PROBLEM REQUIREMENTS:
In your copy, include every record exactly and no pictures.

Before and after images
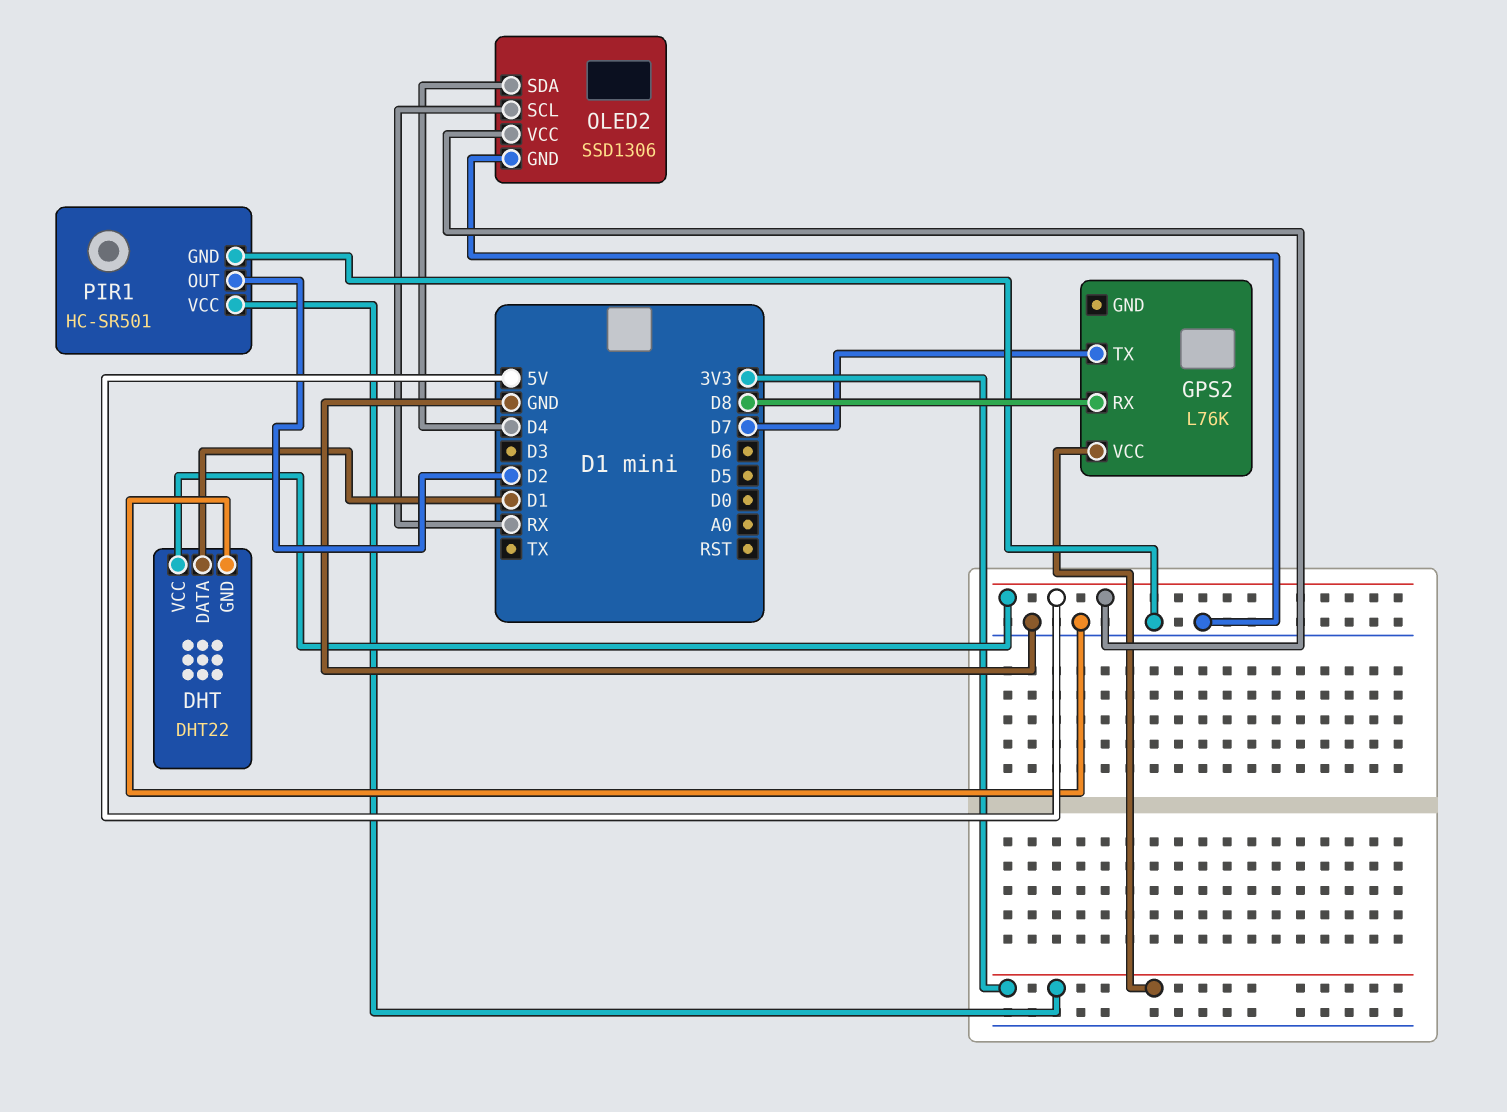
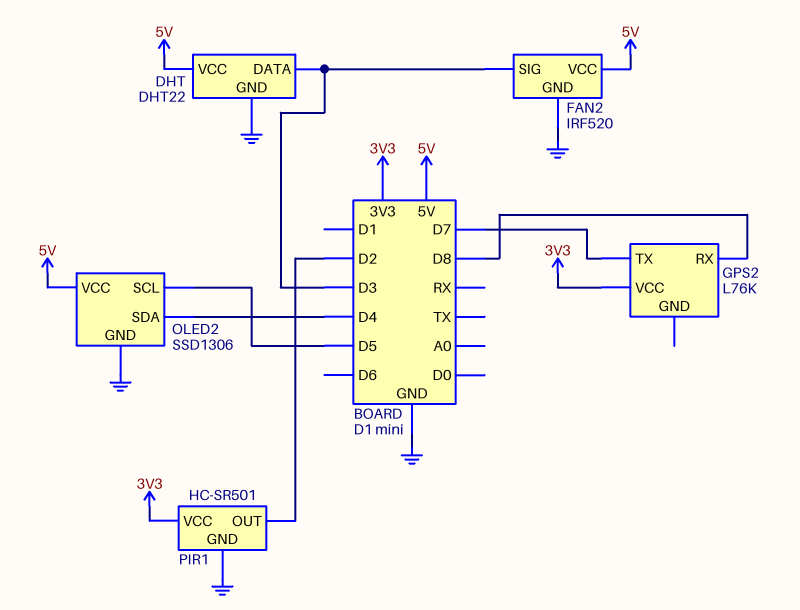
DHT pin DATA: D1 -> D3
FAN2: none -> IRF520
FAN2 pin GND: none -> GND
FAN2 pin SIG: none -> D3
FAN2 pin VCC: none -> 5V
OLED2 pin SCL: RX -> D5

EXPECTED ANSWER:
DHT pin DATA: D1 -> D3
FAN2: none -> IRF520
FAN2 pin GND: none -> GND
FAN2 pin SIG: none -> D3
FAN2 pin VCC: none -> 5V
OLED2 pin SCL: RX -> D5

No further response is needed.